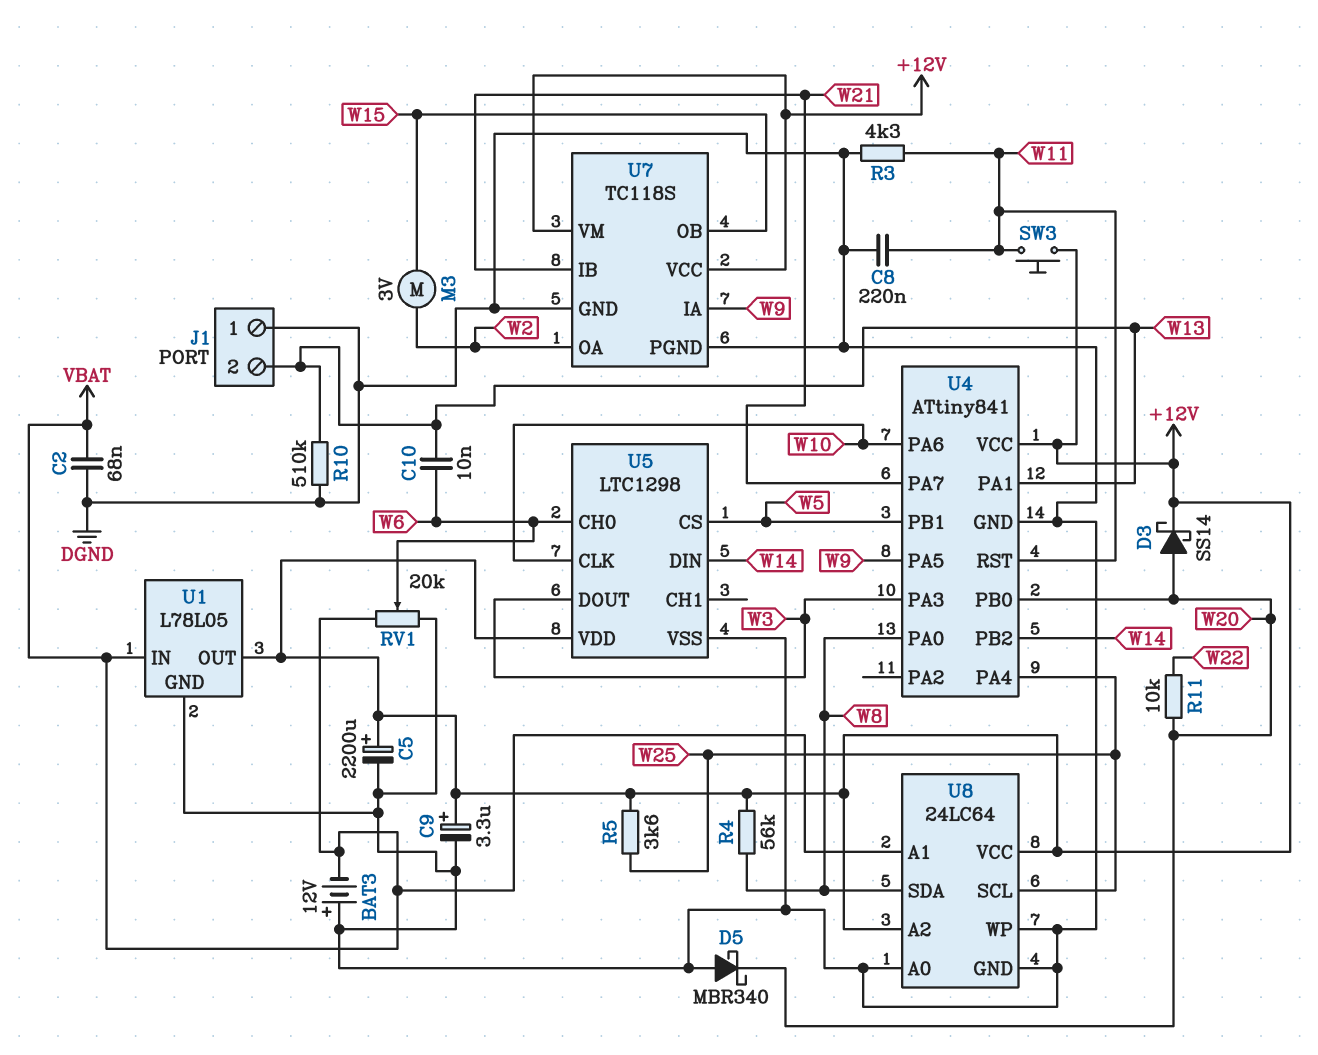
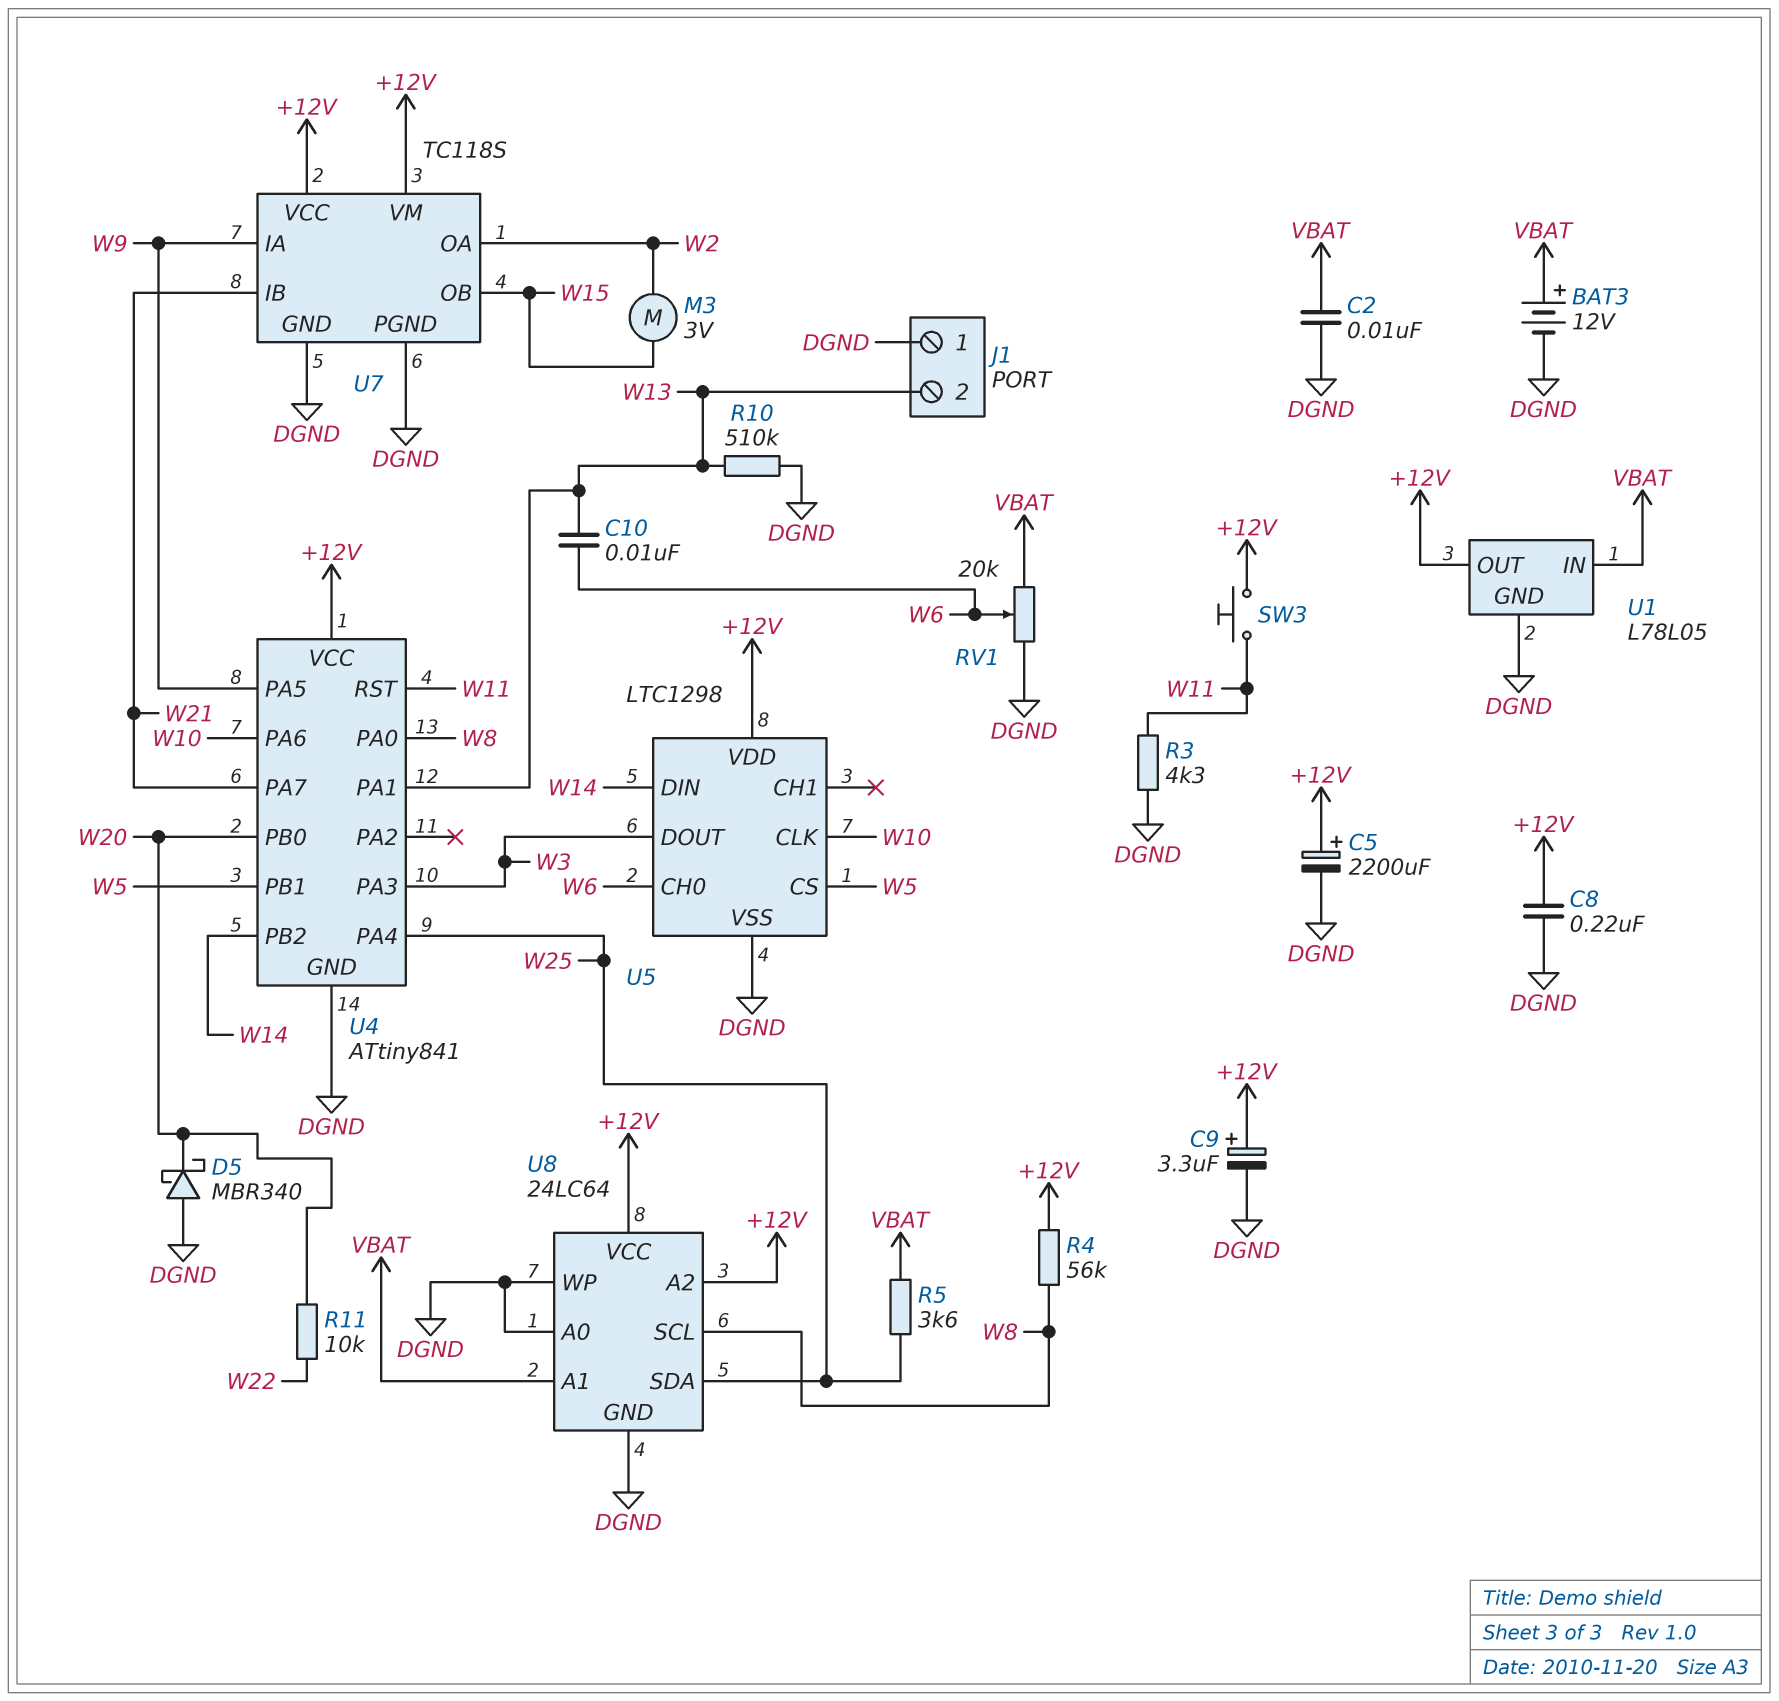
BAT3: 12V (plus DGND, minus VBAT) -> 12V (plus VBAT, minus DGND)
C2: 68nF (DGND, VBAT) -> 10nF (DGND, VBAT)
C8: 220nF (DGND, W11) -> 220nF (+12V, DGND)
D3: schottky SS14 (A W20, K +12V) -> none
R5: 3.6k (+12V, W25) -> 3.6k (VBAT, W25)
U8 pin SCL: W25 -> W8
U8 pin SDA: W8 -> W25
====
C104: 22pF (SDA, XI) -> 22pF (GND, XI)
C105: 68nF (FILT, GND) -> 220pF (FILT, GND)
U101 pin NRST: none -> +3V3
====
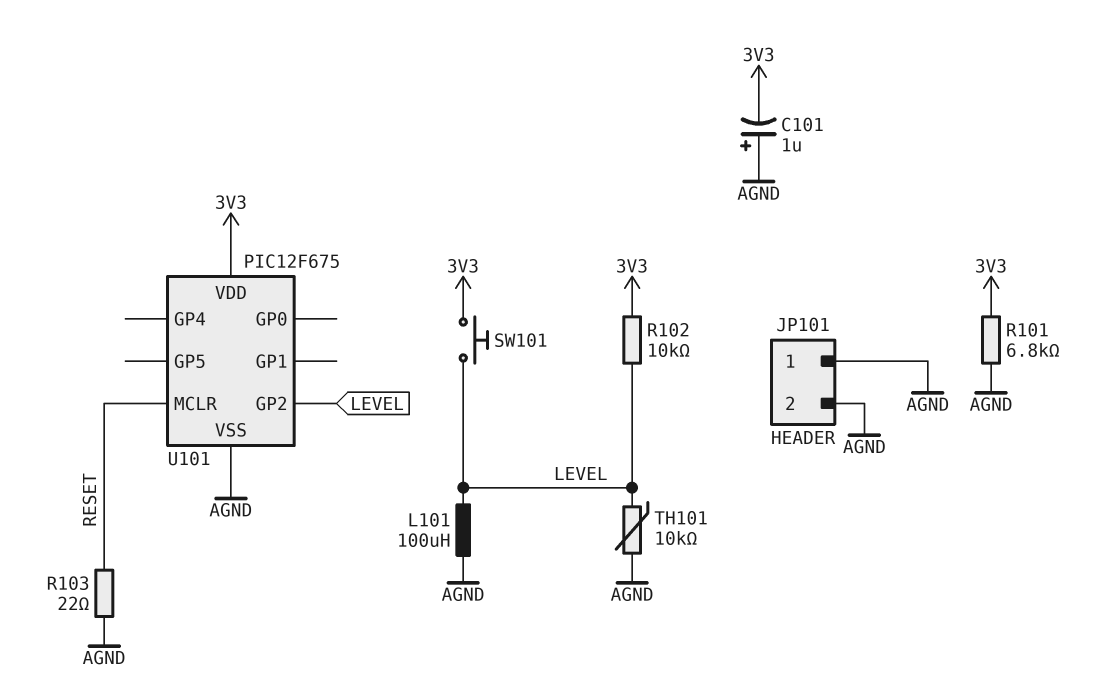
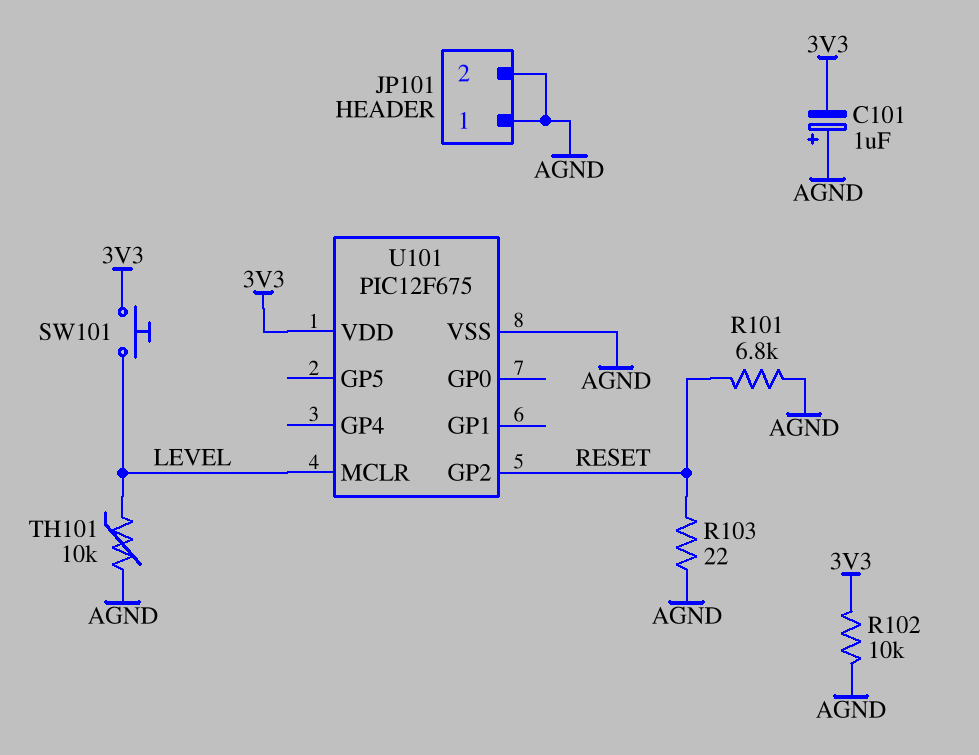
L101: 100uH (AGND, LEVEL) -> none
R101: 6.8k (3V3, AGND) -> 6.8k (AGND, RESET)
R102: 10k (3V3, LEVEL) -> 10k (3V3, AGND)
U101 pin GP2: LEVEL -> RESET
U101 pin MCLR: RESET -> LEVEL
====
§ **PROBLEM**: Only the lines above from the one with "C8: 220nF (DGND, W11) -> 220nF (+12V, DGND)" up to and including the one with "U8 pin SDA: W8 -> W25" should be repeated, exactly as written.

§ **YOUR RESPONSE**:
C8: 220nF (DGND, W11) -> 220nF (+12V, DGND)
D3: schottky SS14 (A W20, K +12V) -> none
R5: 3.6k (+12V, W25) -> 3.6k (VBAT, W25)
U8 pin SCL: W25 -> W8
U8 pin SDA: W8 -> W25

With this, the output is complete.